Records provided:
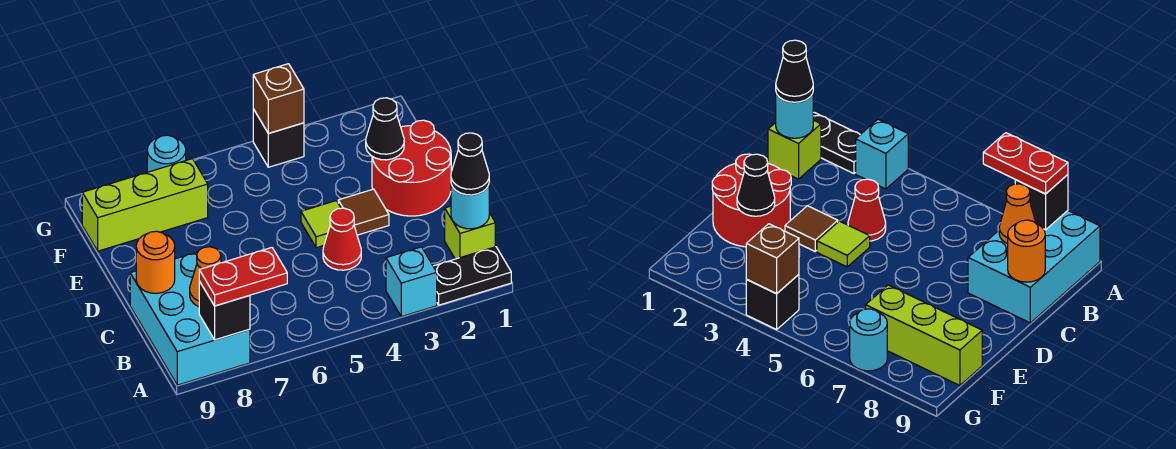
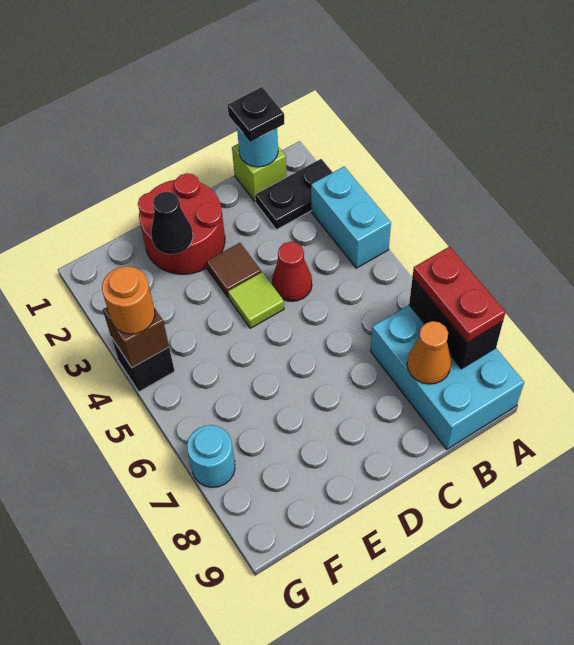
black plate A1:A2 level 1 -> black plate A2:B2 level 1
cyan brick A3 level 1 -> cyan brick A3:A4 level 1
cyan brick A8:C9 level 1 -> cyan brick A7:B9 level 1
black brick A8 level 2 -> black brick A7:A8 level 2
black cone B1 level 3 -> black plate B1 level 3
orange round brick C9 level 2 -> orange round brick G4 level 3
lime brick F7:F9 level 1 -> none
* * *
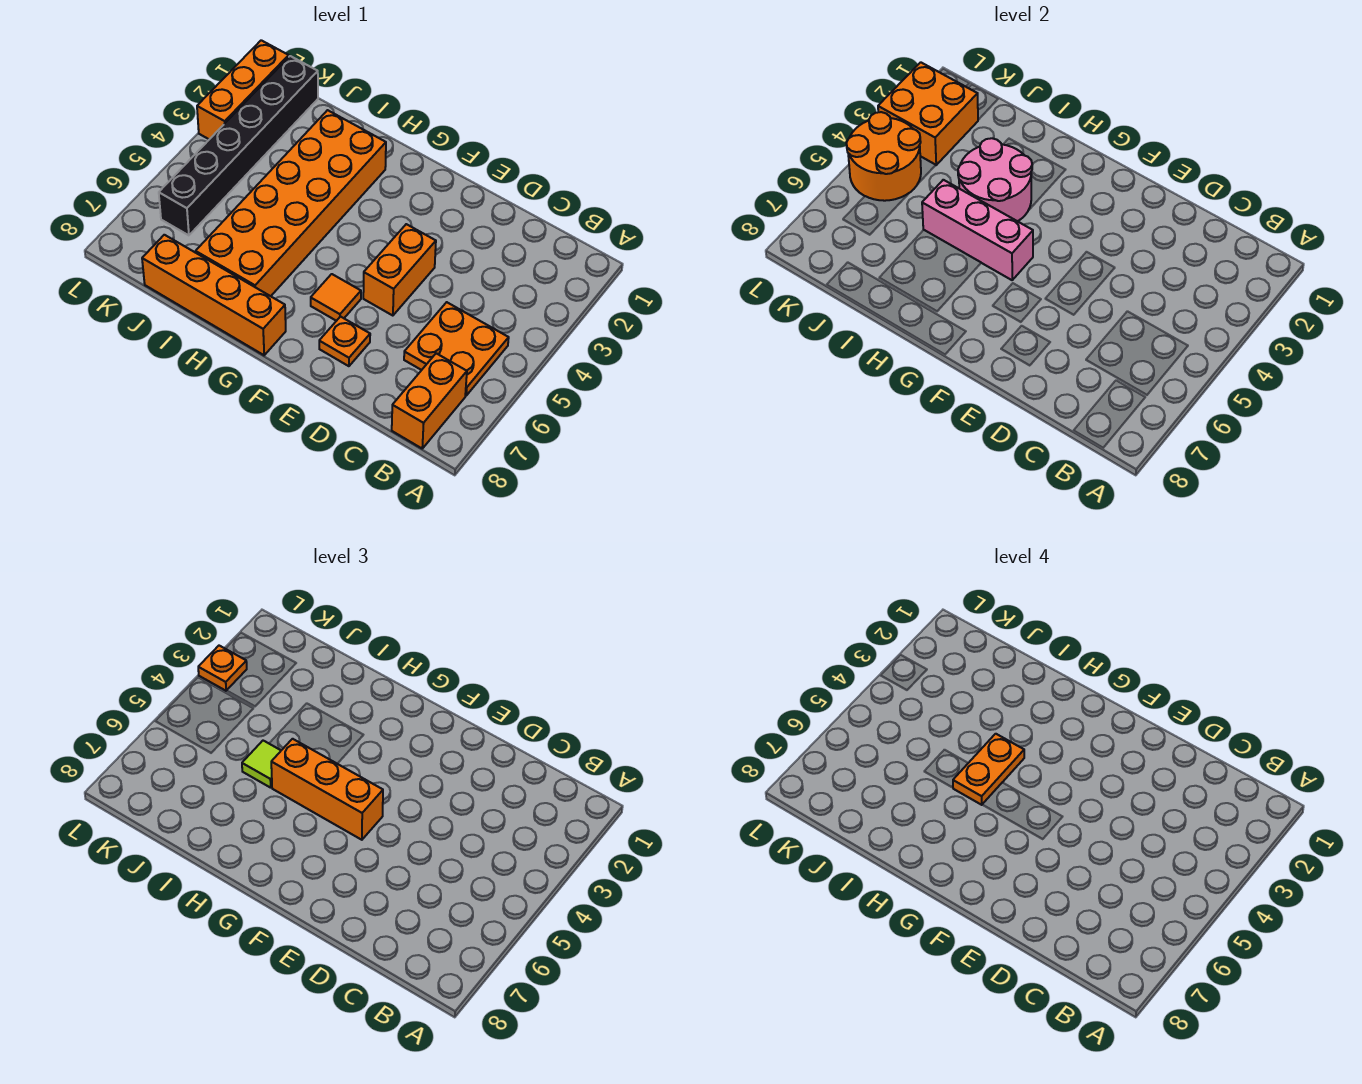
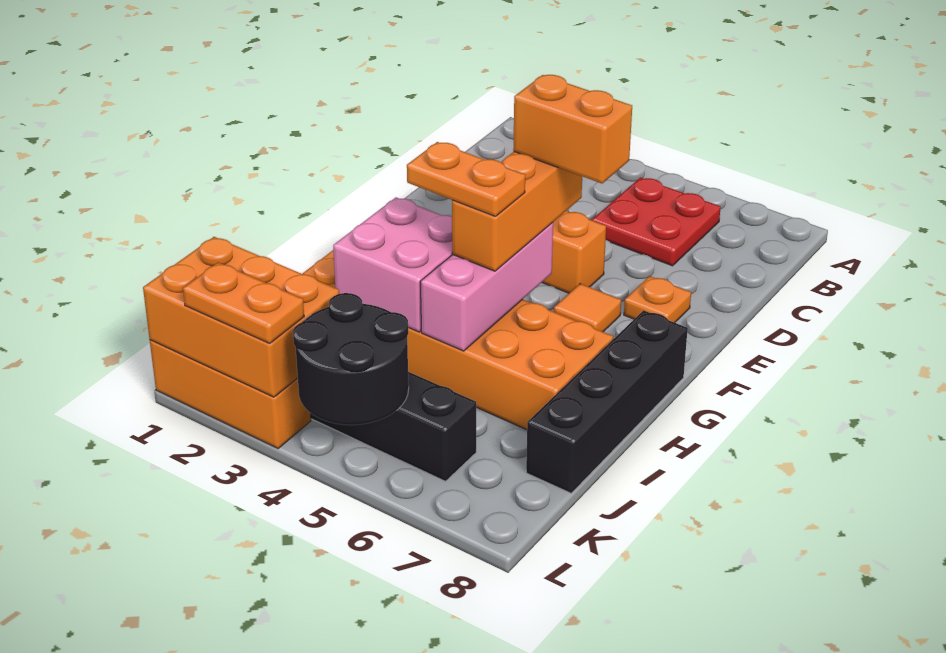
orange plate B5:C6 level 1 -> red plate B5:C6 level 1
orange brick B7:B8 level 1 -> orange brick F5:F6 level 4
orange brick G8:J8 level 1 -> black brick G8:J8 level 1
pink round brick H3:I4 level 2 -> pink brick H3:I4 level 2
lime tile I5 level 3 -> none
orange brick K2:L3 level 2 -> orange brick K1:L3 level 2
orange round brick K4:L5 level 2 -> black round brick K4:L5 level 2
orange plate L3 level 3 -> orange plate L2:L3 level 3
---
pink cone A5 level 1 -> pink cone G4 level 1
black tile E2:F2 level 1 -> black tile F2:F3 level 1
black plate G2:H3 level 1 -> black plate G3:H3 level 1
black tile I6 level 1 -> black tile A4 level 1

Task item:
Using the data above, transcribe the lines that run from the line with "pink round brick" to the line with "orange plate L3", both ends kept, and output nothing else.

The answer:
pink round brick H3:I4 level 2 -> pink brick H3:I4 level 2
lime tile I5 level 3 -> none
orange brick K2:L3 level 2 -> orange brick K1:L3 level 2
orange round brick K4:L5 level 2 -> black round brick K4:L5 level 2
orange plate L3 level 3 -> orange plate L2:L3 level 3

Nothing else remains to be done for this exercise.